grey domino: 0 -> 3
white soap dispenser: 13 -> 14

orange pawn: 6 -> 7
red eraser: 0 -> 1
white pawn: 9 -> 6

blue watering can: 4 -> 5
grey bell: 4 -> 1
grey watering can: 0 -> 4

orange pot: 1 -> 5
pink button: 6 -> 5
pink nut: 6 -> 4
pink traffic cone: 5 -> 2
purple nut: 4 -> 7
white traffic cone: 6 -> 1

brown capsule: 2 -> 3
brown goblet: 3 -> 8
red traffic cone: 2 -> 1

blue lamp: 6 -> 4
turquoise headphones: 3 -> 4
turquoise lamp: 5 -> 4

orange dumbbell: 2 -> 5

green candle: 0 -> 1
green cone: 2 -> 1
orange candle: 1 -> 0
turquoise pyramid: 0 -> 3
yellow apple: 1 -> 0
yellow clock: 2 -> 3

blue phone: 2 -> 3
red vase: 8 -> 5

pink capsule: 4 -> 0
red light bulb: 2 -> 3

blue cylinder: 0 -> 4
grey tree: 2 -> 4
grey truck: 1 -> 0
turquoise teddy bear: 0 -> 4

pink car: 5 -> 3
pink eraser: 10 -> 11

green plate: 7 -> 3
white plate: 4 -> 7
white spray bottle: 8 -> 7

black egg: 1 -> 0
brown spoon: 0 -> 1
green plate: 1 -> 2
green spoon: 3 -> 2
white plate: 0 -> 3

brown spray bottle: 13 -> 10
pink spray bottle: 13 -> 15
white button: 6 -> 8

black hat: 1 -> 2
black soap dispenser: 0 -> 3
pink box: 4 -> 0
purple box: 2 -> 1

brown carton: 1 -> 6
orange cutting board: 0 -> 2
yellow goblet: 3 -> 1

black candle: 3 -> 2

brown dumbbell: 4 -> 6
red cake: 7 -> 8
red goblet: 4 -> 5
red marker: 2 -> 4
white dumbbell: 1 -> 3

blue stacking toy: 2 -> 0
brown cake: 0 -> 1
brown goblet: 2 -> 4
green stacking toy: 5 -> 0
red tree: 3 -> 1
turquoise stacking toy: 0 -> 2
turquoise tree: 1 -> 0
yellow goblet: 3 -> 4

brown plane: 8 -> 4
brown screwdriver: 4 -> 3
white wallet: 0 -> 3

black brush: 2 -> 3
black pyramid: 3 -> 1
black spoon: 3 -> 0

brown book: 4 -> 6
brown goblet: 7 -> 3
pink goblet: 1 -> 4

════════════════

• _YOUR OBJECTIVE_
Please give all the entries above again, exactly as they stand.

• _TASK OUTPUT_
grey domino: 0 -> 3
white soap dispenser: 13 -> 14

orange pawn: 6 -> 7
red eraser: 0 -> 1
white pawn: 9 -> 6

blue watering can: 4 -> 5
grey bell: 4 -> 1
grey watering can: 0 -> 4

orange pot: 1 -> 5
pink button: 6 -> 5
pink nut: 6 -> 4
pink traffic cone: 5 -> 2
purple nut: 4 -> 7
white traffic cone: 6 -> 1

brown capsule: 2 -> 3
brown goblet: 3 -> 8
red traffic cone: 2 -> 1

blue lamp: 6 -> 4
turquoise headphones: 3 -> 4
turquoise lamp: 5 -> 4

orange dumbbell: 2 -> 5

green candle: 0 -> 1
green cone: 2 -> 1
orange candle: 1 -> 0
turquoise pyramid: 0 -> 3
yellow apple: 1 -> 0
yellow clock: 2 -> 3

blue phone: 2 -> 3
red vase: 8 -> 5

pink capsule: 4 -> 0
red light bulb: 2 -> 3

blue cylinder: 0 -> 4
grey tree: 2 -> 4
grey truck: 1 -> 0
turquoise teddy bear: 0 -> 4

pink car: 5 -> 3
pink eraser: 10 -> 11

green plate: 7 -> 3
white plate: 4 -> 7
white spray bottle: 8 -> 7

black egg: 1 -> 0
brown spoon: 0 -> 1
green plate: 1 -> 2
green spoon: 3 -> 2
white plate: 0 -> 3

brown spray bottle: 13 -> 10
pink spray bottle: 13 -> 15
white button: 6 -> 8

black hat: 1 -> 2
black soap dispenser: 0 -> 3
pink box: 4 -> 0
purple box: 2 -> 1

brown carton: 1 -> 6
orange cutting board: 0 -> 2
yellow goblet: 3 -> 1

black candle: 3 -> 2

brown dumbbell: 4 -> 6
red cake: 7 -> 8
red goblet: 4 -> 5
red marker: 2 -> 4
white dumbbell: 1 -> 3

blue stacking toy: 2 -> 0
brown cake: 0 -> 1
brown goblet: 2 -> 4
green stacking toy: 5 -> 0
red tree: 3 -> 1
turquoise stacking toy: 0 -> 2
turquoise tree: 1 -> 0
yellow goblet: 3 -> 4

brown plane: 8 -> 4
brown screwdriver: 4 -> 3
white wallet: 0 -> 3

black brush: 2 -> 3
black pyramid: 3 -> 1
black spoon: 3 -> 0

brown book: 4 -> 6
brown goblet: 7 -> 3
pink goblet: 1 -> 4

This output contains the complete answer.